## Available data

□ □ □ □ □

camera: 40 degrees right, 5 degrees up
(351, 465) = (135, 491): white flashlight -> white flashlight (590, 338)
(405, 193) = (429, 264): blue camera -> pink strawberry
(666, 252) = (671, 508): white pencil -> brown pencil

□ □ □ □ □

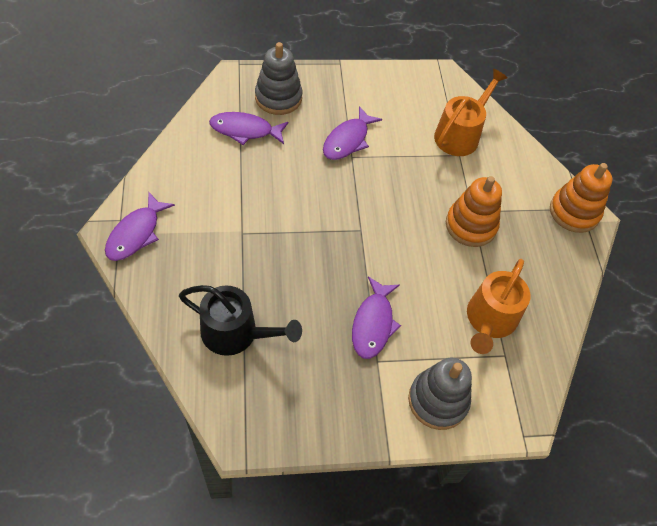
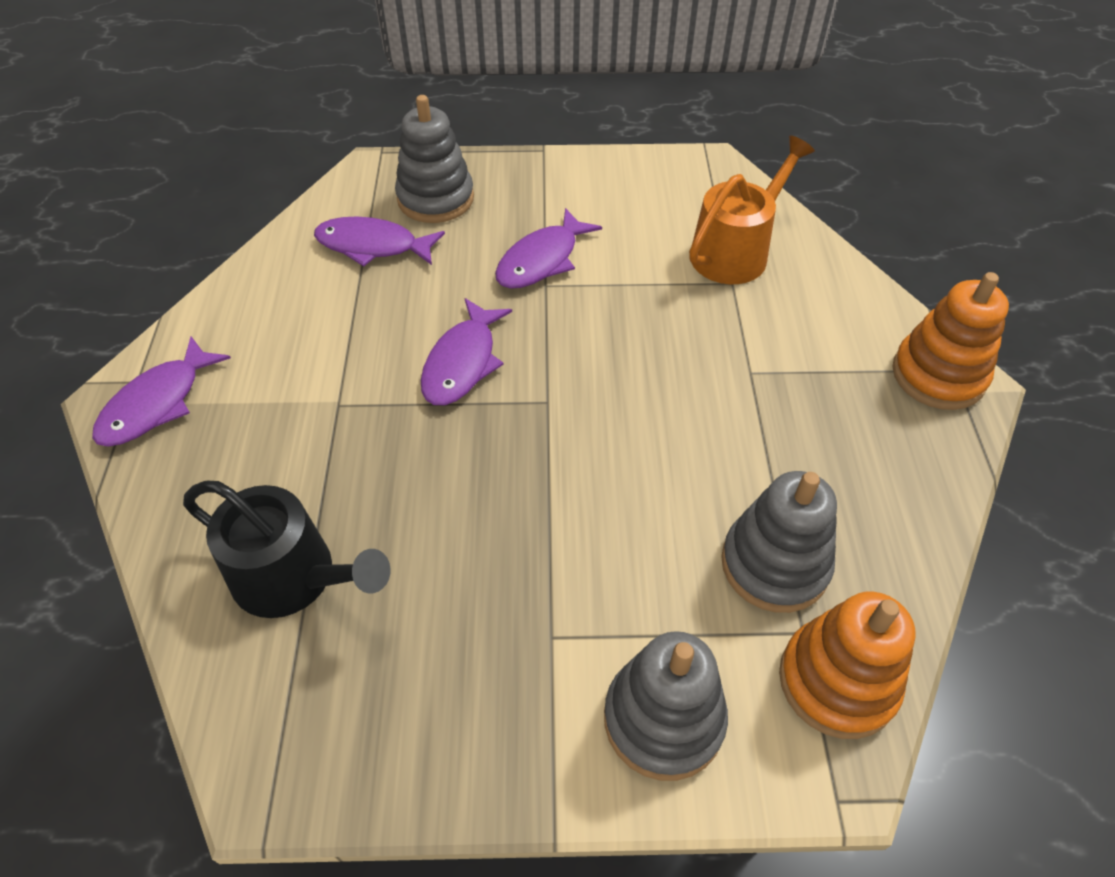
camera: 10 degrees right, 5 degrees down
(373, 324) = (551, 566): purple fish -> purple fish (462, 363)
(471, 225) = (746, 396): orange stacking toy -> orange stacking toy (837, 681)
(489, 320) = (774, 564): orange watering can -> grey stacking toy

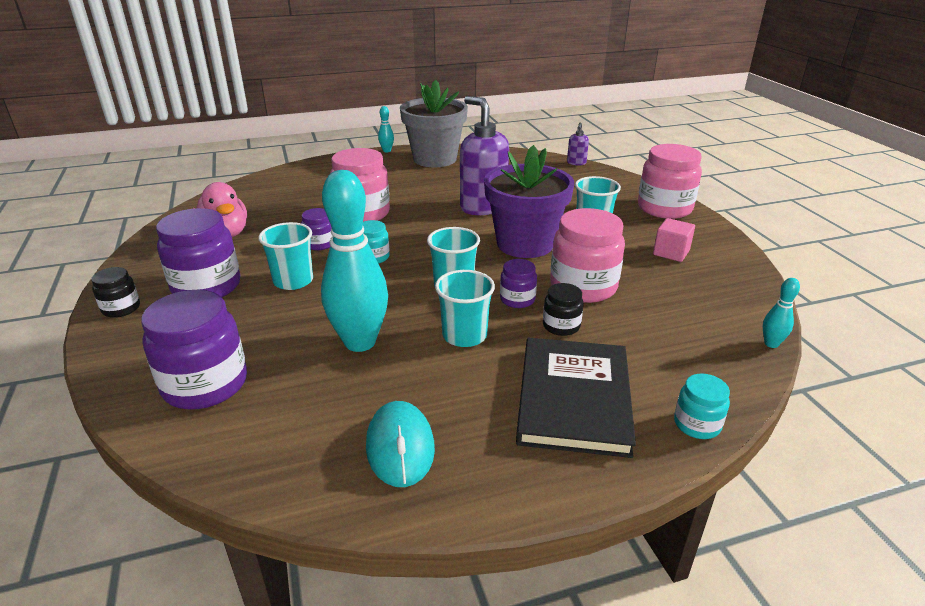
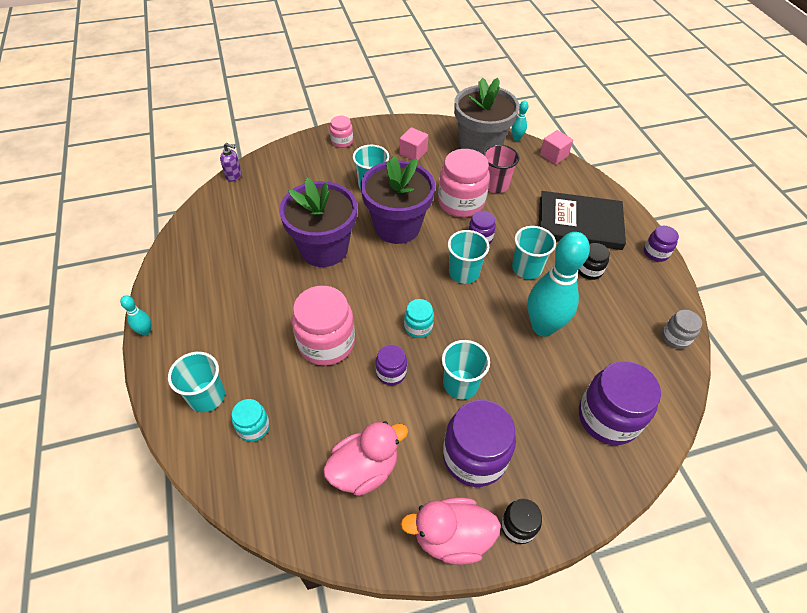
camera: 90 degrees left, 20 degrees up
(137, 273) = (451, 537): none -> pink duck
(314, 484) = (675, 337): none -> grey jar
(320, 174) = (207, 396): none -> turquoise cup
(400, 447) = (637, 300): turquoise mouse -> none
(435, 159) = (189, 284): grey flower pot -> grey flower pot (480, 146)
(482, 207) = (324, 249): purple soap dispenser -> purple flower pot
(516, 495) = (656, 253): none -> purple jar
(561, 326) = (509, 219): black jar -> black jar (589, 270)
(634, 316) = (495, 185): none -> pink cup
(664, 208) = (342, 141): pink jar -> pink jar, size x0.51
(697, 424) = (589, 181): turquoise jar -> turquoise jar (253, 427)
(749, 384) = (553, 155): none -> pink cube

□ □ □ □ □

## What the task asks
Starting at the line that contains "(489, 320) = (774, 564): orange" and ending at the line that contains "(749, 384) = (553, 155): none -> pink cube", transcribe the material above exactly, excluding pictures.

## Written reply
(489, 320) = (774, 564): orange watering can -> grey stacking toy

camera: 90 degrees left, 20 degrees up
(137, 273) = (451, 537): none -> pink duck
(314, 484) = (675, 337): none -> grey jar
(320, 174) = (207, 396): none -> turquoise cup
(400, 447) = (637, 300): turquoise mouse -> none
(435, 159) = (189, 284): grey flower pot -> grey flower pot (480, 146)
(482, 207) = (324, 249): purple soap dispenser -> purple flower pot
(516, 495) = (656, 253): none -> purple jar
(561, 326) = (509, 219): black jar -> black jar (589, 270)
(634, 316) = (495, 185): none -> pink cup
(664, 208) = (342, 141): pink jar -> pink jar, size x0.51
(697, 424) = (589, 181): turquoise jar -> turquoise jar (253, 427)
(749, 384) = (553, 155): none -> pink cube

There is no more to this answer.